**ACTION ITEM**:
All pictures are to be excluded when the data below is output verbatim.

Start of DATA PROVIDED

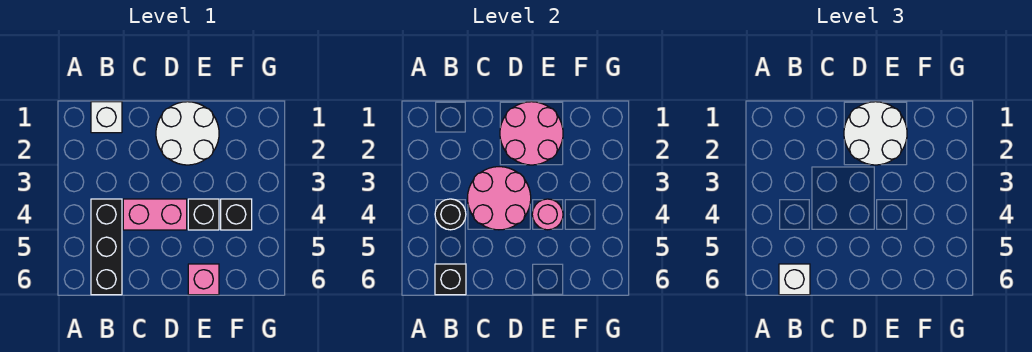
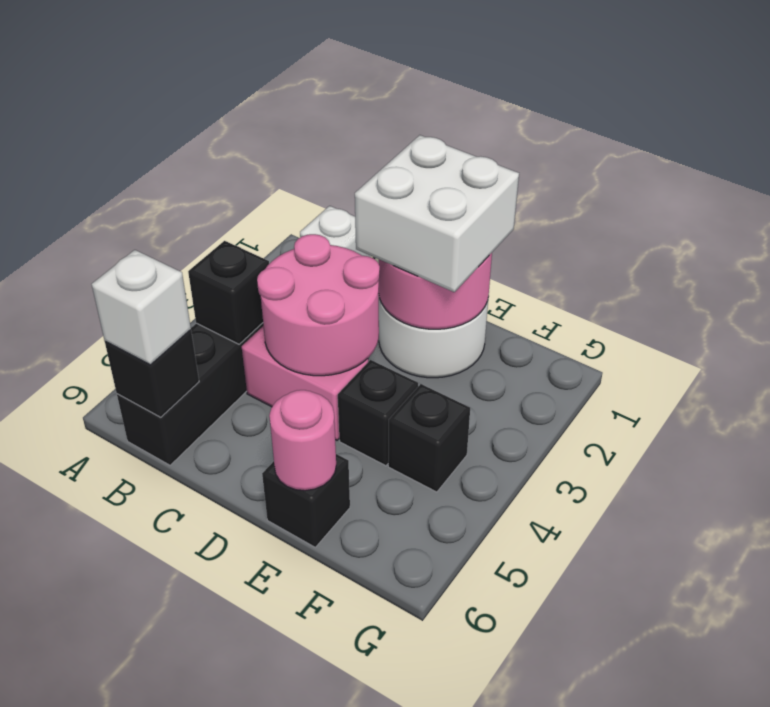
black round brick B4 level 2 -> black brick B4 level 2
white round brick D1:E2 level 3 -> white brick D1:E2 level 3
pink round brick E4 level 2 -> pink round brick E6 level 2
pink brick E6 level 1 -> black brick E6 level 1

End of DATA PROVIDED

**RESULT OF THIS EXERCISE**:
black round brick B4 level 2 -> black brick B4 level 2
white round brick D1:E2 level 3 -> white brick D1:E2 level 3
pink round brick E4 level 2 -> pink round brick E6 level 2
pink brick E6 level 1 -> black brick E6 level 1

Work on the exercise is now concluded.